-- Opening Marker --

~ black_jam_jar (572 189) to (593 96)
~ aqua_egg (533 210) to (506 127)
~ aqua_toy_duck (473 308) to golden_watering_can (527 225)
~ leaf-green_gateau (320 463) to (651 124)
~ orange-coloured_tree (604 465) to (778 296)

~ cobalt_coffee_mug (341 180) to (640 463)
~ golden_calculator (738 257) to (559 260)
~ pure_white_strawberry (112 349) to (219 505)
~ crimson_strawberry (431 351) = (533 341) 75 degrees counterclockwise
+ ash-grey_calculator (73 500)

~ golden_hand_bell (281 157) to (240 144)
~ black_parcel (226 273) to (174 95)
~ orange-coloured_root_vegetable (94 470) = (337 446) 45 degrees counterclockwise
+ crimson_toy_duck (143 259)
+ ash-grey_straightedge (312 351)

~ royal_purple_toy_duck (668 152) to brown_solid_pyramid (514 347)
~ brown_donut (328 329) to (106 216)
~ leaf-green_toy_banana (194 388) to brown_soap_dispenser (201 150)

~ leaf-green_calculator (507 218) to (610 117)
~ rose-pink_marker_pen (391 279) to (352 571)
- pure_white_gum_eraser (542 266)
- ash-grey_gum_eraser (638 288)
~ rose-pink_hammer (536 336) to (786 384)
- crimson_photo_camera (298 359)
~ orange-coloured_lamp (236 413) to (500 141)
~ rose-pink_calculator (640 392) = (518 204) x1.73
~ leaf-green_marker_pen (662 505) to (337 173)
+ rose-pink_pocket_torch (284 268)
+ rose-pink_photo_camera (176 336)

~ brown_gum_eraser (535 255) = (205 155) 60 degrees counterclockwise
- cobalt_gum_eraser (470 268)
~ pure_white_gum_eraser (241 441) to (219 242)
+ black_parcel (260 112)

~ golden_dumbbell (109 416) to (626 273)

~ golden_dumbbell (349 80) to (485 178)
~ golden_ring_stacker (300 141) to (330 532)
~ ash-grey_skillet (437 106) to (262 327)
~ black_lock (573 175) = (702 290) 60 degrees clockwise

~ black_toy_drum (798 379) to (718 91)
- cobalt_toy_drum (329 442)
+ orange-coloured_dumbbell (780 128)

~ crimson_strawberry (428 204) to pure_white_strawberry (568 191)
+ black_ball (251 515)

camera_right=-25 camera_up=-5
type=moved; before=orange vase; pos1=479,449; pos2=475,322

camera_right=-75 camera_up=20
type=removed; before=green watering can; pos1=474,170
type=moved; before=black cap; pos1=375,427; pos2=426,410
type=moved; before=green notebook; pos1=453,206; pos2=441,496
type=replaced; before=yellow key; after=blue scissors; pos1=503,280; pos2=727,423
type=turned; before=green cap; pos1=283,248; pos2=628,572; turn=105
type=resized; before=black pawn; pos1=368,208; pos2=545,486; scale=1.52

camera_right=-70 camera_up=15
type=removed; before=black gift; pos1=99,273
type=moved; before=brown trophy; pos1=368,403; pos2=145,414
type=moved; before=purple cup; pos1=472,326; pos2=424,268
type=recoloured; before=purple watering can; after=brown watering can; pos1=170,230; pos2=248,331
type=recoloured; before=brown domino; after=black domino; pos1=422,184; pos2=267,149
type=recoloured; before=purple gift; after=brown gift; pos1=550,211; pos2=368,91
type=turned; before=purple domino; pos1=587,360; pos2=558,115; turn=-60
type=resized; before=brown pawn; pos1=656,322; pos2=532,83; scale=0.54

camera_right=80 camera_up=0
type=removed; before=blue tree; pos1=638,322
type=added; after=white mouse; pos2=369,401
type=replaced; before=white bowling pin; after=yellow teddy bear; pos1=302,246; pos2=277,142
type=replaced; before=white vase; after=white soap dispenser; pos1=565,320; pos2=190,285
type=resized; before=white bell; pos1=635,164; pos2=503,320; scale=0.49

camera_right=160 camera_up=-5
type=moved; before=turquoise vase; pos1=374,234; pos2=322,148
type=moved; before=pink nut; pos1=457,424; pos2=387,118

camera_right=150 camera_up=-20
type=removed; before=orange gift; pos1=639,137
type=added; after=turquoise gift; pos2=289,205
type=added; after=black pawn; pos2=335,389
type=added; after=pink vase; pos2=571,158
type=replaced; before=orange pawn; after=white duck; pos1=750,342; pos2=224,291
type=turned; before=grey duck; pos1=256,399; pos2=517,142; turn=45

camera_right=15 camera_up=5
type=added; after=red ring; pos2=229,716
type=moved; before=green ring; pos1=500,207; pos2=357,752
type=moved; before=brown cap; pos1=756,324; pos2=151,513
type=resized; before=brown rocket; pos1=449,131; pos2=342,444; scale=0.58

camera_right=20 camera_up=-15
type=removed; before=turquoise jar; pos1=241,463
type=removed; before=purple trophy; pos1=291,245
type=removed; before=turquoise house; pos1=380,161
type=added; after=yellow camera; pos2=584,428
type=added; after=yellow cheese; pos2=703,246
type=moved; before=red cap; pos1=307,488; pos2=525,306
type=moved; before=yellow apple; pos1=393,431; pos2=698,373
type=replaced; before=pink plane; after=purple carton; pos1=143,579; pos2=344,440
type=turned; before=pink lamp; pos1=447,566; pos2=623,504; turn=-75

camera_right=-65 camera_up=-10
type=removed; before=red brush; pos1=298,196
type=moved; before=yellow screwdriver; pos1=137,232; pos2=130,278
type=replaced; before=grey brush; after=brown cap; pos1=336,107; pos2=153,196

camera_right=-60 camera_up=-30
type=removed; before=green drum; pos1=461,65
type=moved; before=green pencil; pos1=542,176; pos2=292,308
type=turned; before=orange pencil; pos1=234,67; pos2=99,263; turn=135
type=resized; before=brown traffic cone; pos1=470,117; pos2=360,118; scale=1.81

-- Closing Marker --

_TASK STATEMENT:_ Filter the records for lines containing the word "recoloured" and copy each one.

_ANSWER TO THE EXERCISE:_
type=recoloured; before=purple watering can; after=brown watering can; pos1=170,230; pos2=248,331
type=recoloured; before=brown domino; after=black domino; pos1=422,184; pos2=267,149
type=recoloured; before=purple gift; after=brown gift; pos1=550,211; pos2=368,91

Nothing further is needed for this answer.